===== RECORDS =====

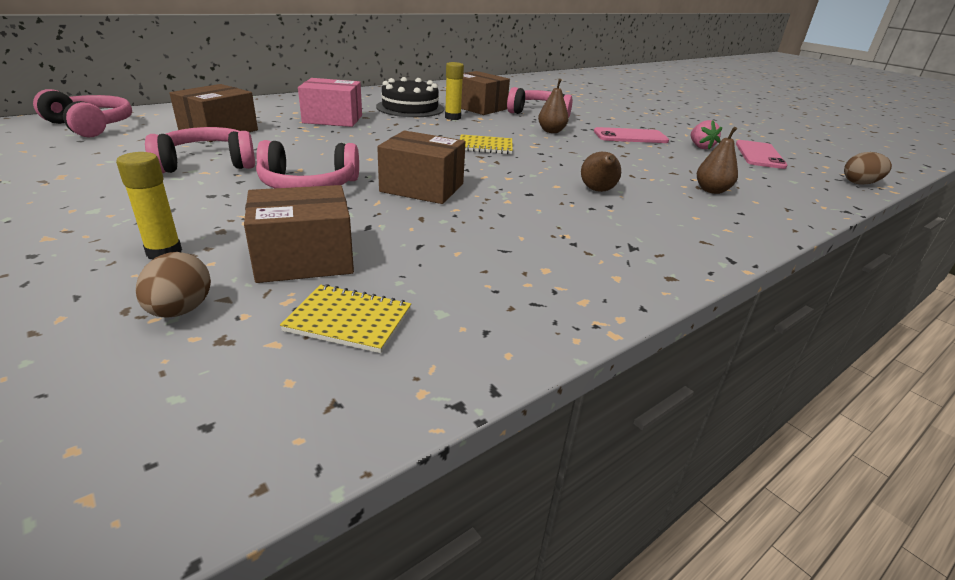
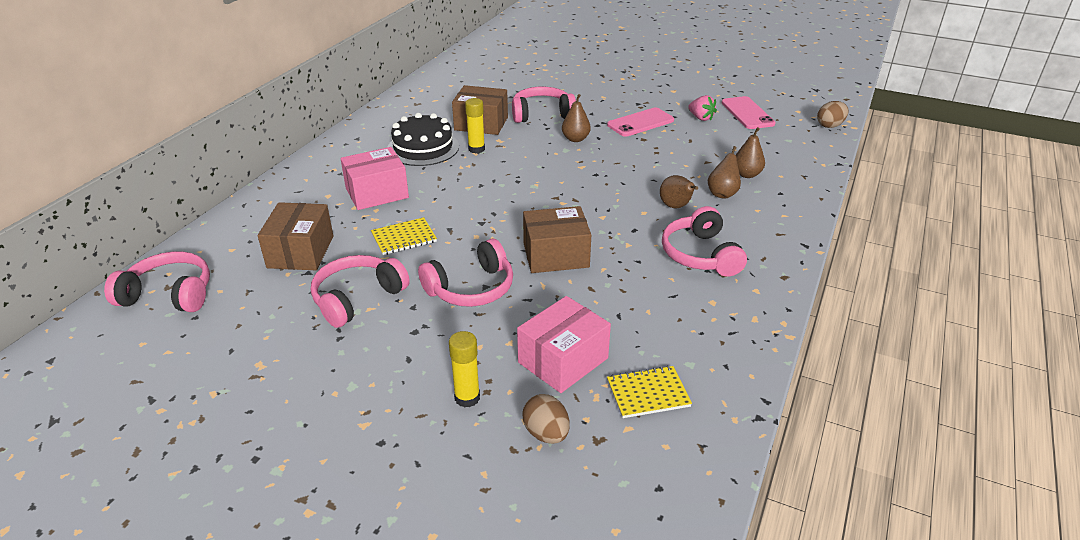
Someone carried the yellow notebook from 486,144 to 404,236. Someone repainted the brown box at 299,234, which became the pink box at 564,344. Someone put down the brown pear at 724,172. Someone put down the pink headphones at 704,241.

=====
===== RECORDS =====

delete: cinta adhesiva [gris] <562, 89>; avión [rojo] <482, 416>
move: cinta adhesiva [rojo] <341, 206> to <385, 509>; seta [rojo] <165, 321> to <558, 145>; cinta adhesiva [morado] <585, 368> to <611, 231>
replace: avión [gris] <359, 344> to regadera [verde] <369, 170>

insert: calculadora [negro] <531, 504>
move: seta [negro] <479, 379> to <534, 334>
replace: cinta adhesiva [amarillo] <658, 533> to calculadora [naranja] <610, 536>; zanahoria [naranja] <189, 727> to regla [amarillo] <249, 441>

=====

EXERCISE GOAL: Filter the records above for lines with "rojo".

FINISHED TASK:
delete: cinta adhesiva [gris] <562, 89>; avión [rojo] <482, 416>
move: cinta adhesiva [rojo] <341, 206> to <385, 509>; seta [rojo] <165, 321> to <558, 145>; cinta adhesiva [morado] <585, 368> to <611, 231>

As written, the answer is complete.